• Data segment:
◇ ◇ ◇ ◇

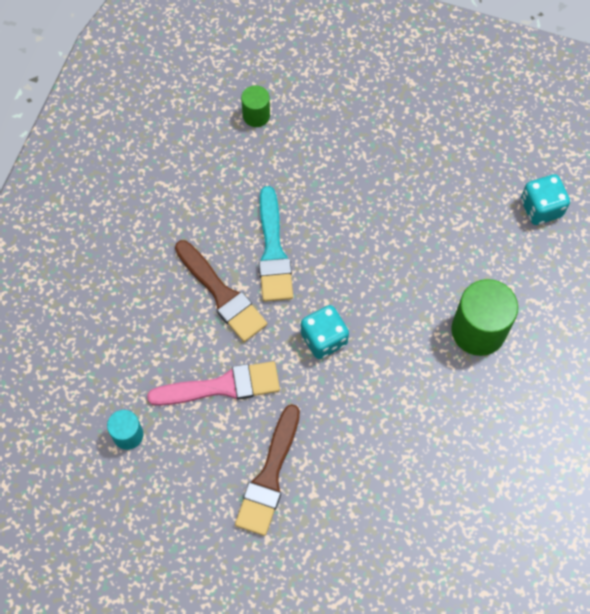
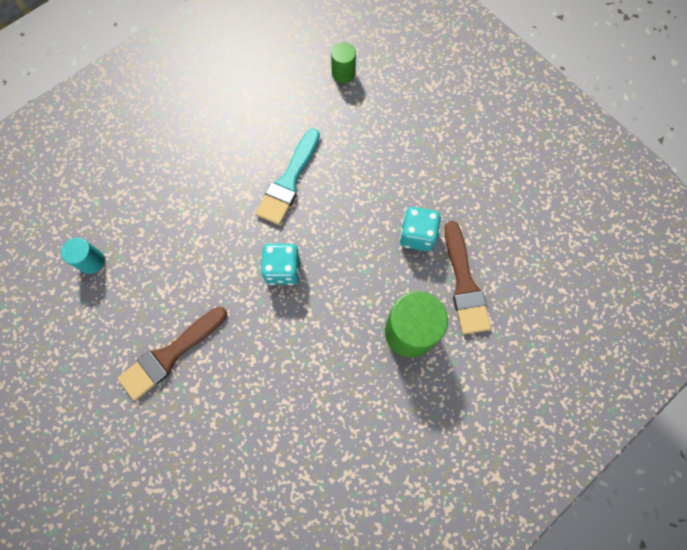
camera: 30 degrees right, 5 degrees up
pink brush [147,361,280,406] -> none
brown brush [175,240,267,342] -> brown brush moved to [444,221,491,334]
turquoise dice [521,174,570,225] -> turquoise dice moved to [399,207,441,251]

◇ ◇ ◇ ◇

• What this task involves: Print every line of the listing exactly, please, and leave the images out.

• The completed task:
camera: 30 degrees right, 5 degrees up
pink brush [147,361,280,406] -> none
brown brush [175,240,267,342] -> brown brush moved to [444,221,491,334]
turquoise dice [521,174,570,225] -> turquoise dice moved to [399,207,441,251]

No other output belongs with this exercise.